• Exercise details:
Return the data exactly, without pictures.

• Dataset extract:
───
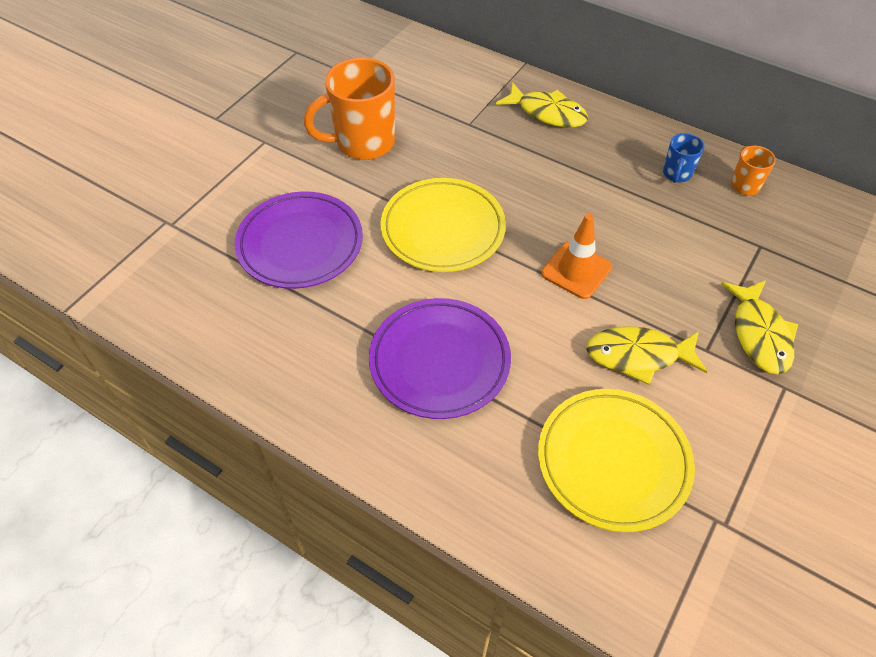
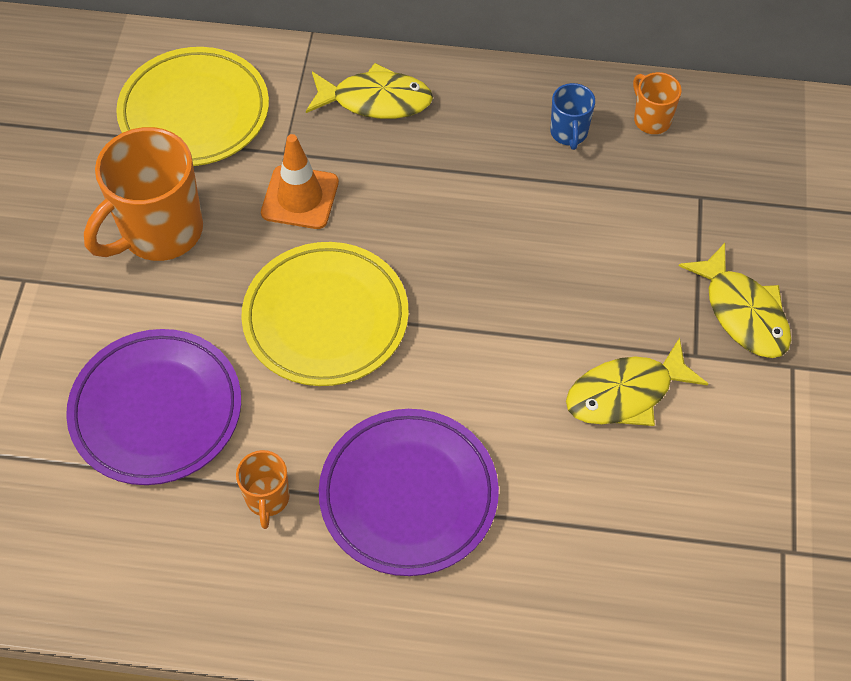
camera: 25 degrees left, 5 degrees up
(341, 325) = (267, 499): none -> orange mug
(576, 270) = (510, 311): orange traffic cone -> orange traffic cone (300, 197)
(613, 461) = (653, 532): yellow plate -> yellow plate (194, 112)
───
• Answer space:
camera: 25 degrees left, 5 degrees up
(341, 325) = (267, 499): none -> orange mug
(576, 270) = (510, 311): orange traffic cone -> orange traffic cone (300, 197)
(613, 461) = (653, 532): yellow plate -> yellow plate (194, 112)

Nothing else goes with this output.